** Opening Source data block **

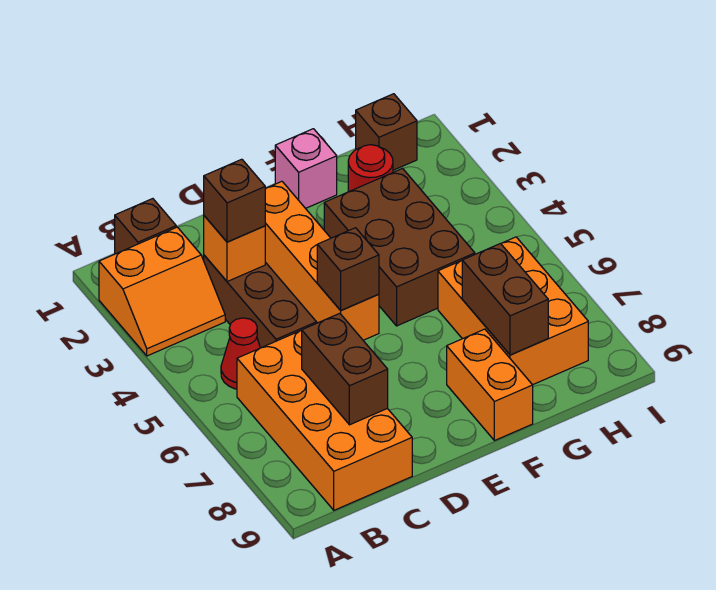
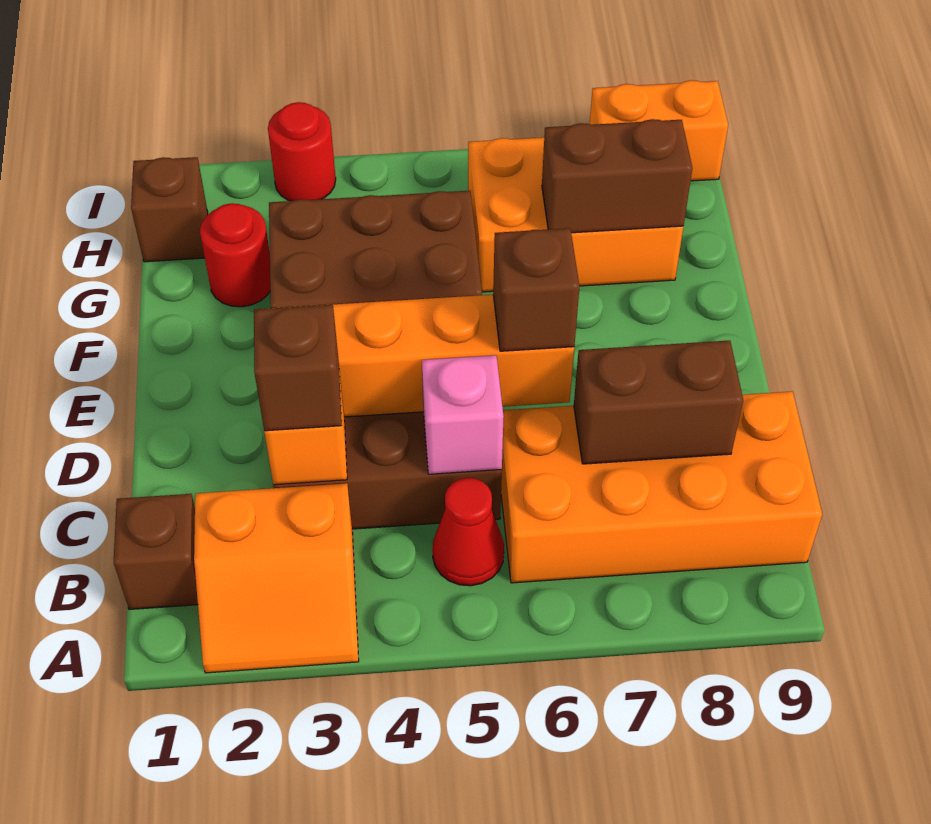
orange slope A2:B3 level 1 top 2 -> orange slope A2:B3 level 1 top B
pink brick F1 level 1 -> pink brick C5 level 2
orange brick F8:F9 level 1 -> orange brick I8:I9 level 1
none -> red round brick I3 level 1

** Closing Source data block **
** Opening Source data block **

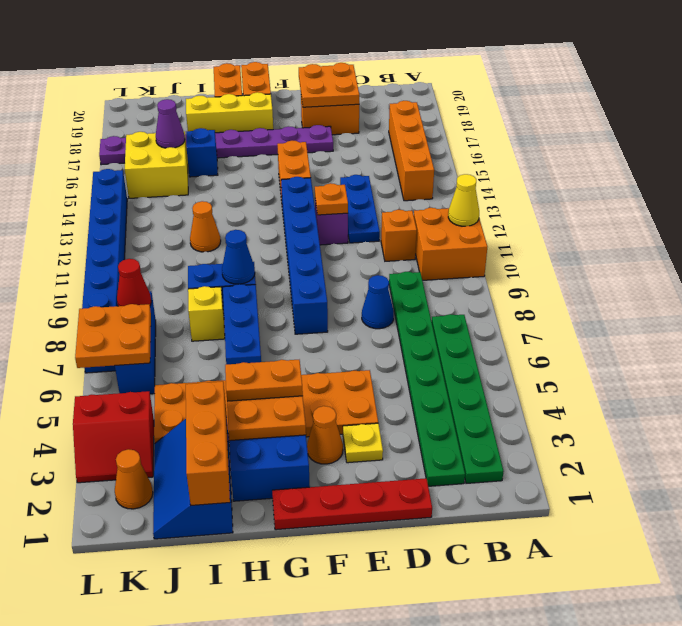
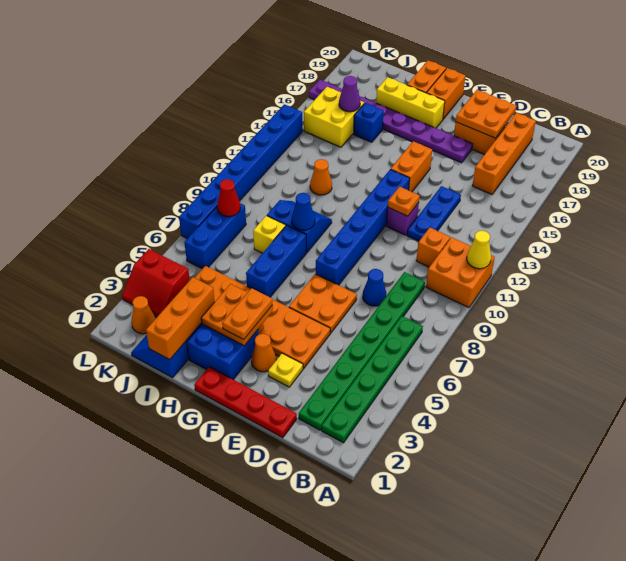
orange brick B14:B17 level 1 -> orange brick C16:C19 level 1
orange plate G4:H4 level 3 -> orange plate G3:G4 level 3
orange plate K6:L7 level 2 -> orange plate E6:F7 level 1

** Closing Source data block **

Your task is to transcribe, with no changes, only the lines of the listing above that lie between the line holding "orange brick F8:F9" and the line holding "none -> red round brick I3 level 1", inclusive.

orange brick F8:F9 level 1 -> orange brick I8:I9 level 1
none -> red round brick I3 level 1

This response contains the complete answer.